* _Exercise directions_
Below are the records. Retype exactly the lines between the lines holding "TOF2: VL6180X -> VL53L1X" and "RADIO3 pin MOSI: D6 -> D7", inclusive.

[Change detection outputs]
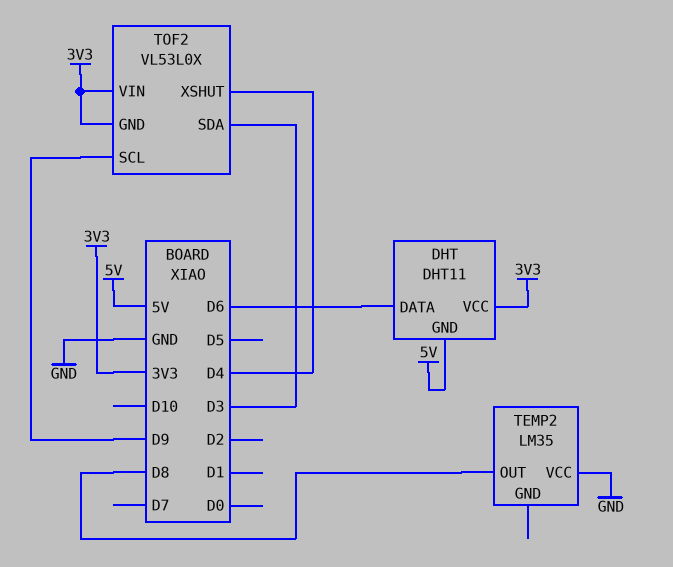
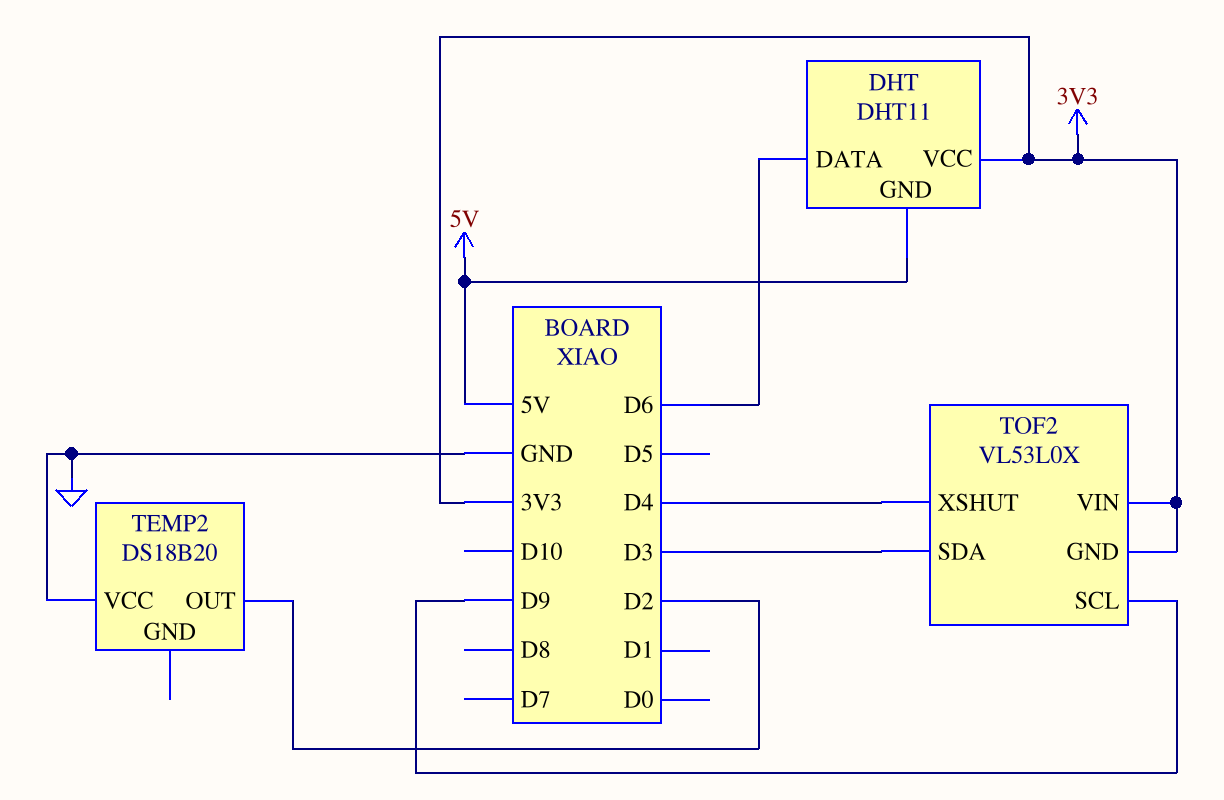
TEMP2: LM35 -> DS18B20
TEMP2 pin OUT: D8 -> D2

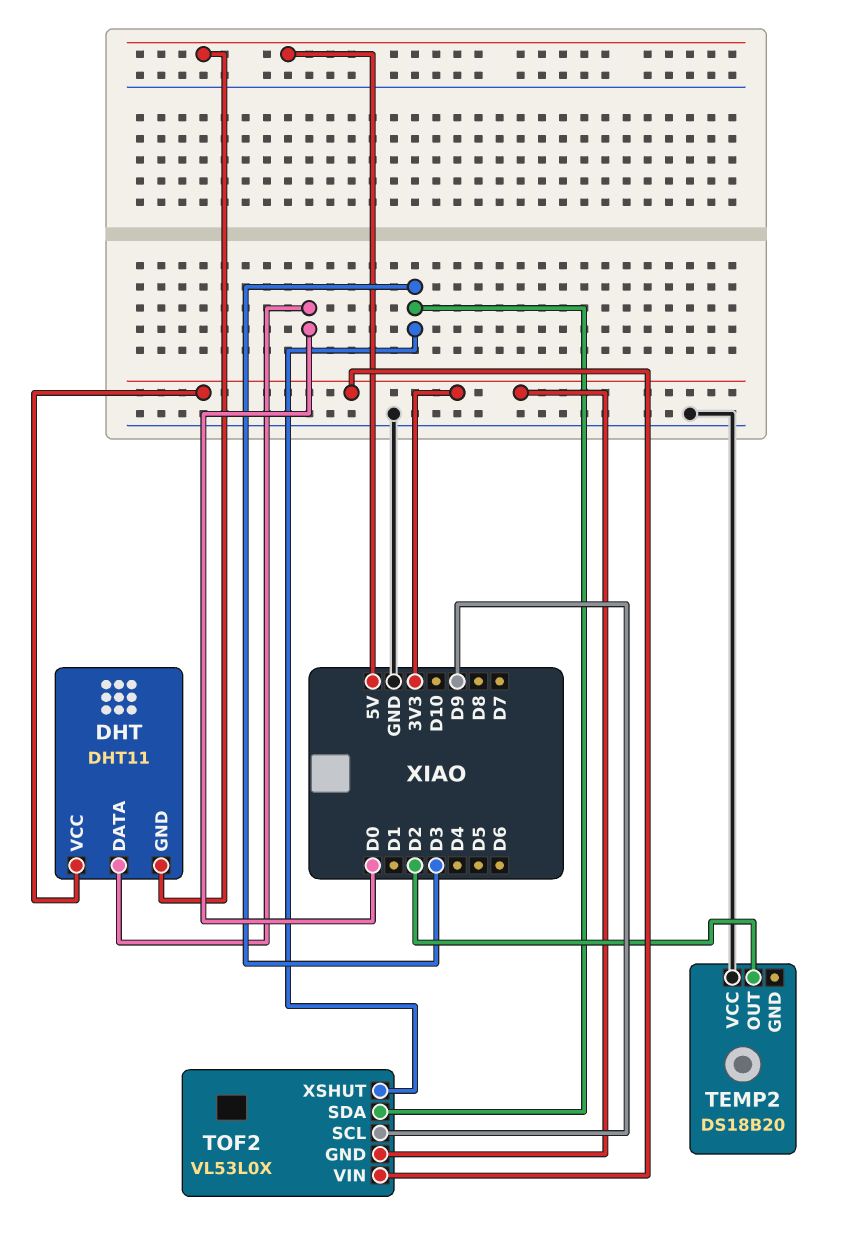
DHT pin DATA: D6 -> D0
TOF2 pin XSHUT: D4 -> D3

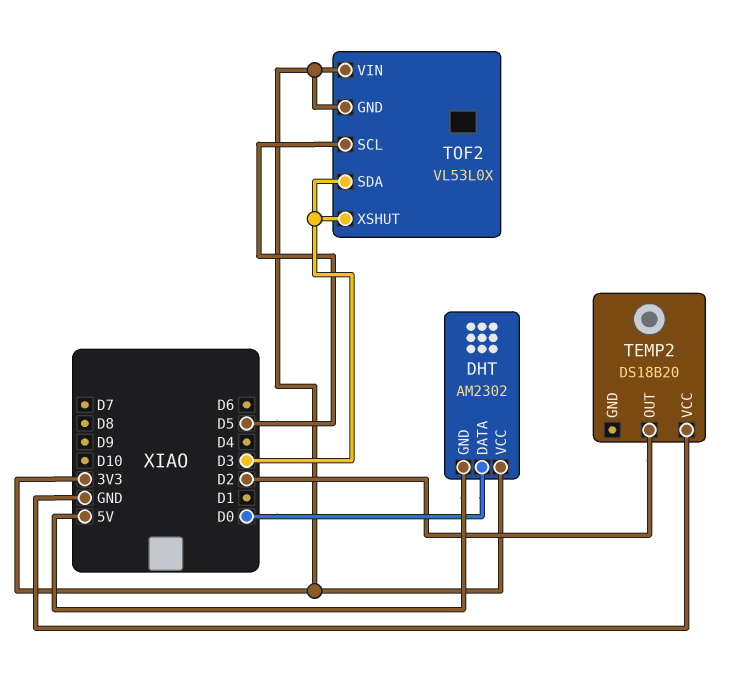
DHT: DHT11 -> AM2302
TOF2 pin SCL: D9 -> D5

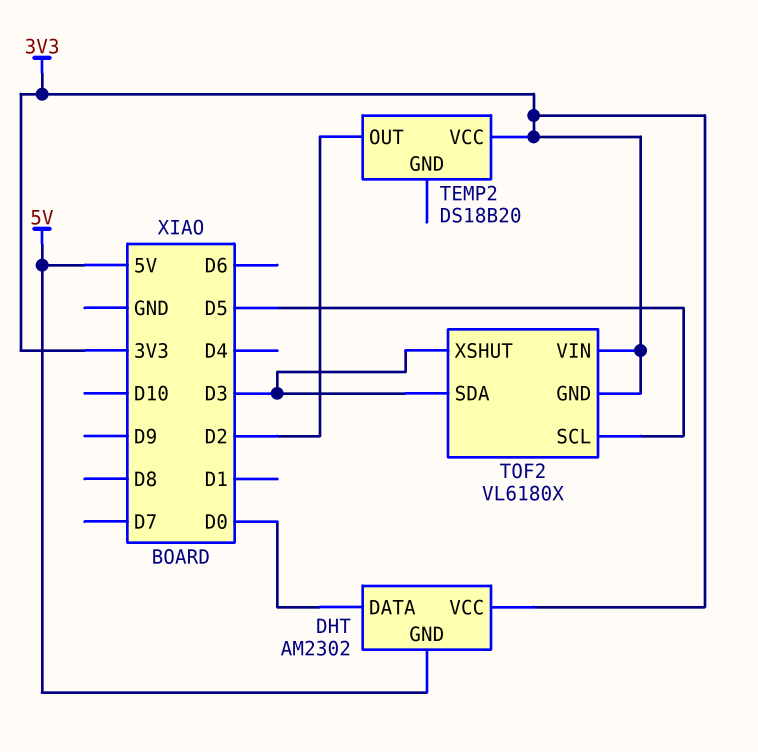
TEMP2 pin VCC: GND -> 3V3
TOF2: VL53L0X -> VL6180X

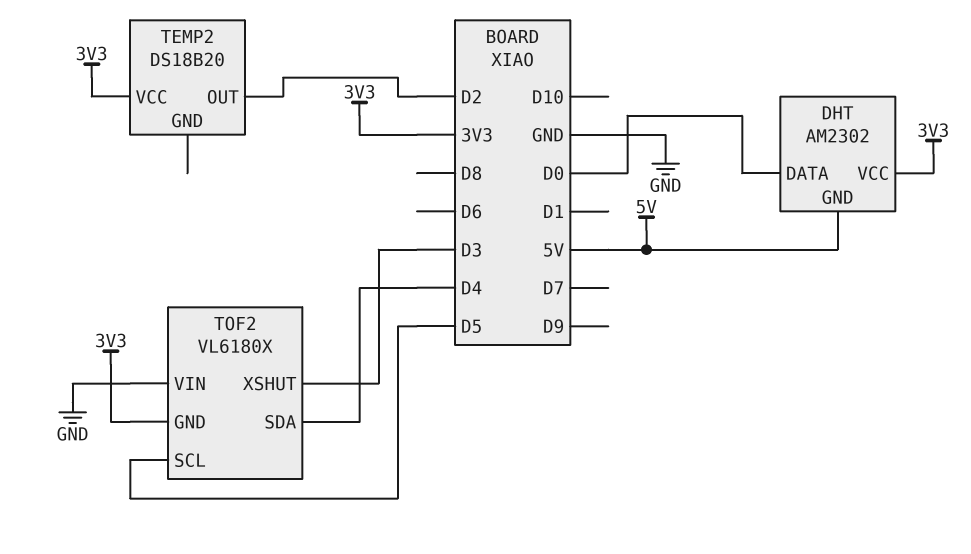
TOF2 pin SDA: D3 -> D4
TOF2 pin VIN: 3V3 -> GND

* * *

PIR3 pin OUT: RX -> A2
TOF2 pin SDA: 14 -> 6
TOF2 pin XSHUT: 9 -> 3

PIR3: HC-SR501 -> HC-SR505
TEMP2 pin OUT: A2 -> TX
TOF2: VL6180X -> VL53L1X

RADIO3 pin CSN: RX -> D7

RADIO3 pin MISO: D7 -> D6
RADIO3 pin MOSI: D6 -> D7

...

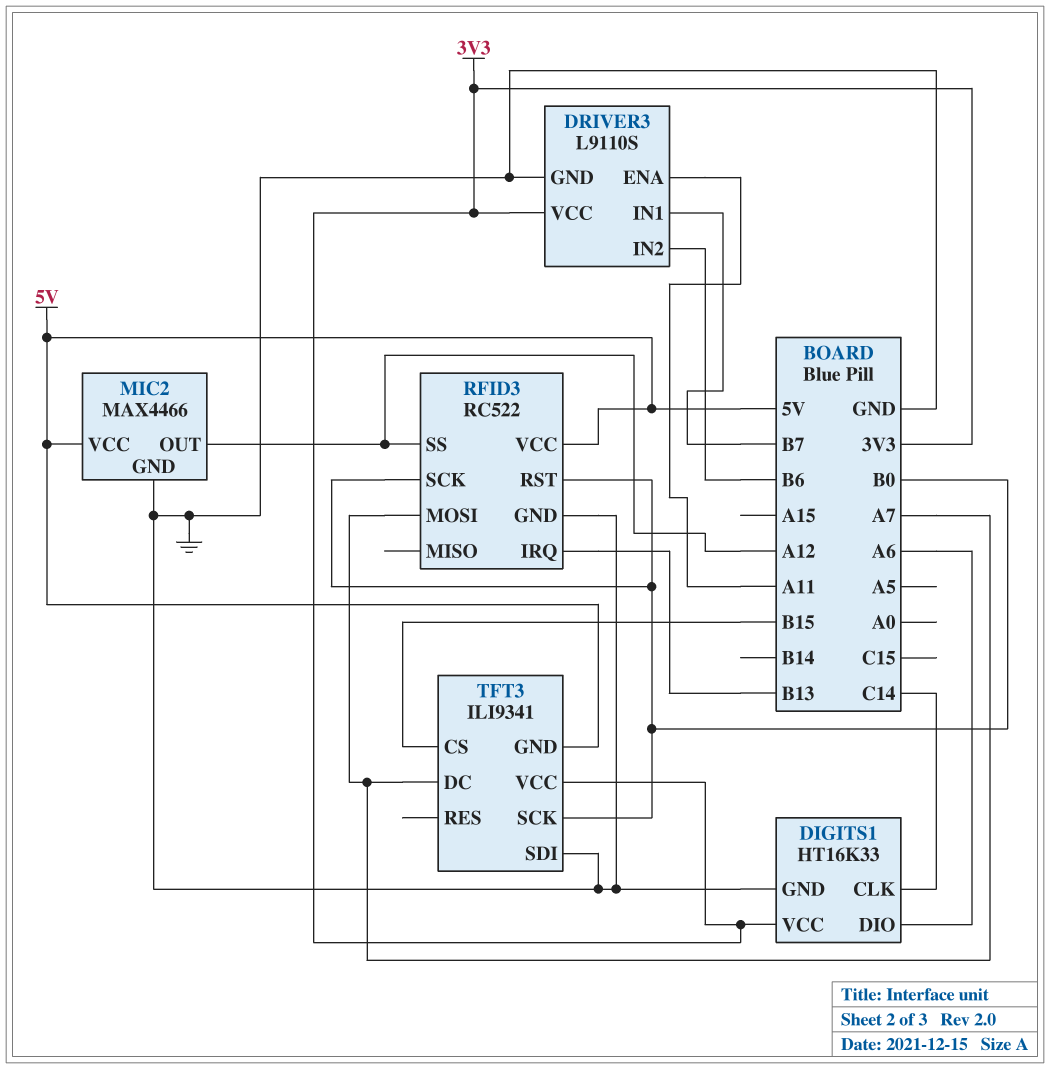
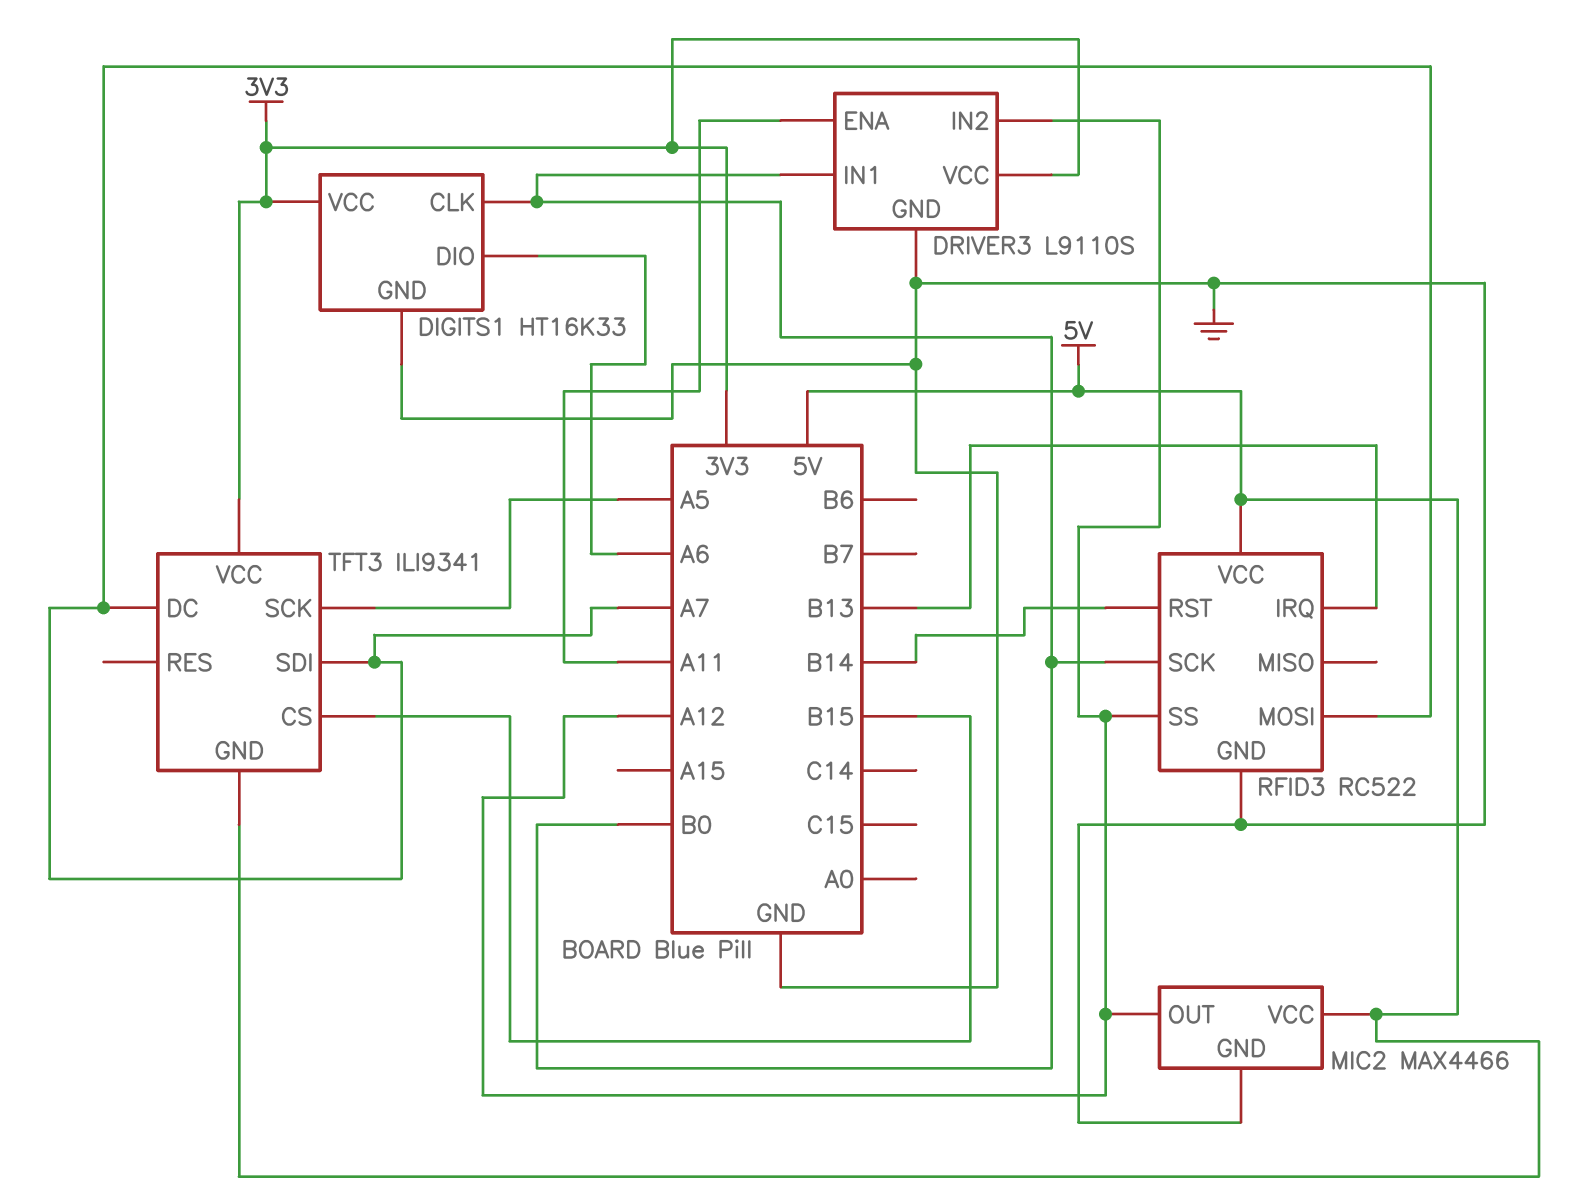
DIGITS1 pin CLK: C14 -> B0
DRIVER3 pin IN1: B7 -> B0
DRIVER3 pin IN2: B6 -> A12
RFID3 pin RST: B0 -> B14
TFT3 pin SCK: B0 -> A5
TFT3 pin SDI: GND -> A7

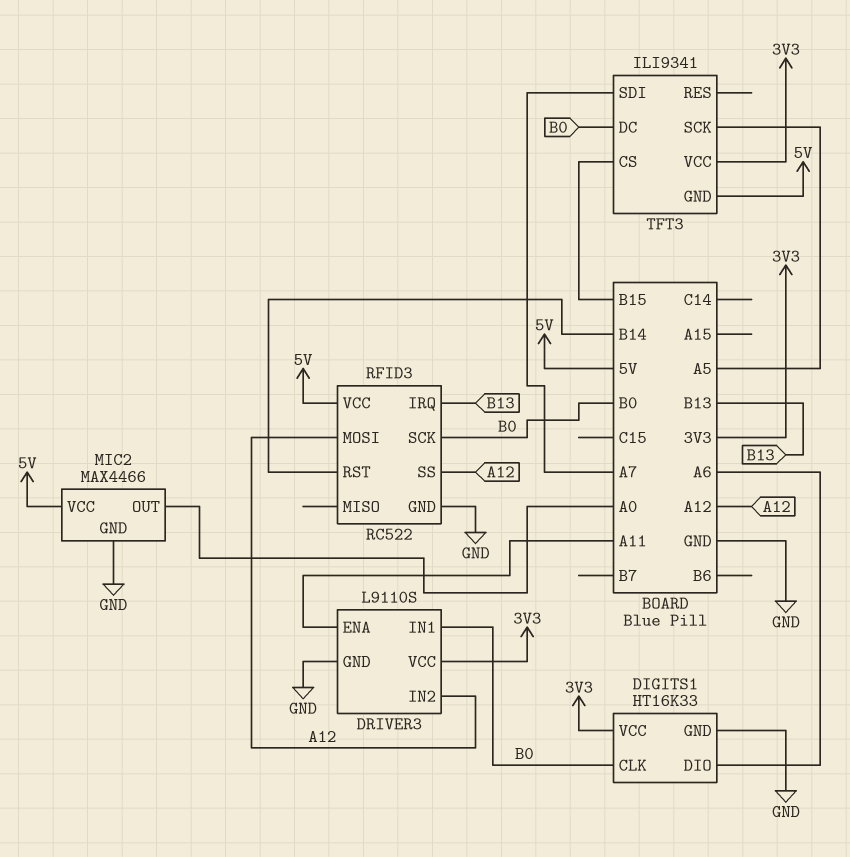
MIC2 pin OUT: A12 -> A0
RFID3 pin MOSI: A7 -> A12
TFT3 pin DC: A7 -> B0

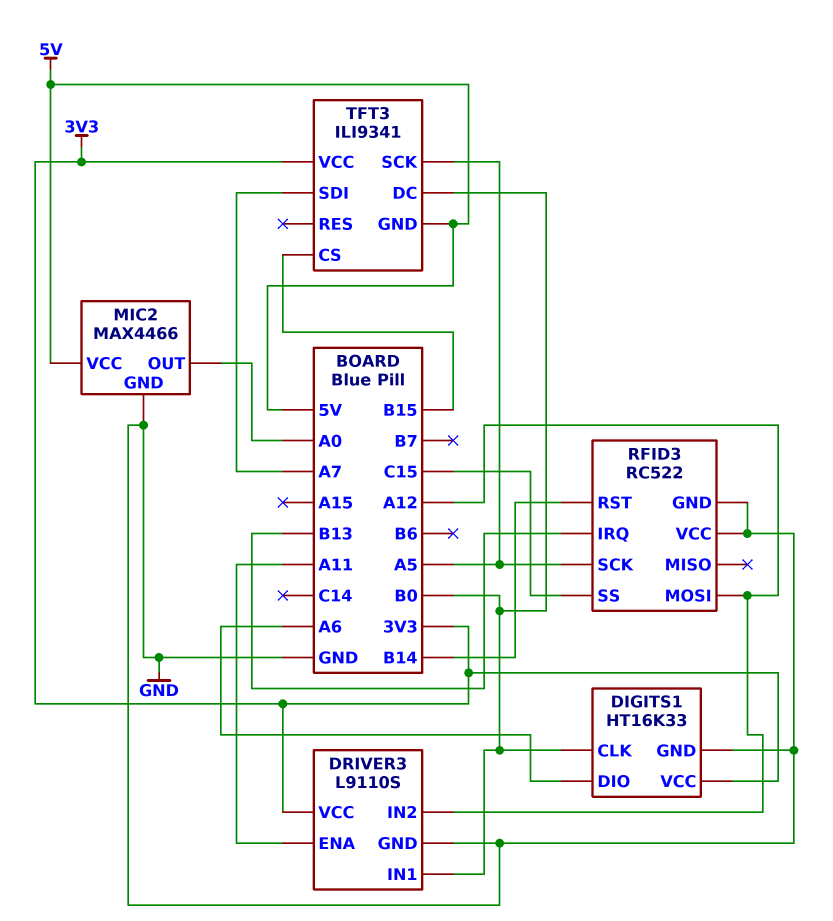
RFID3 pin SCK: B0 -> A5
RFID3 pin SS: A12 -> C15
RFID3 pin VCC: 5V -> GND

* _Result of this exercise_
TOF2: VL6180X -> VL53L1X

RADIO3 pin CSN: RX -> D7

RADIO3 pin MISO: D7 -> D6
RADIO3 pin MOSI: D6 -> D7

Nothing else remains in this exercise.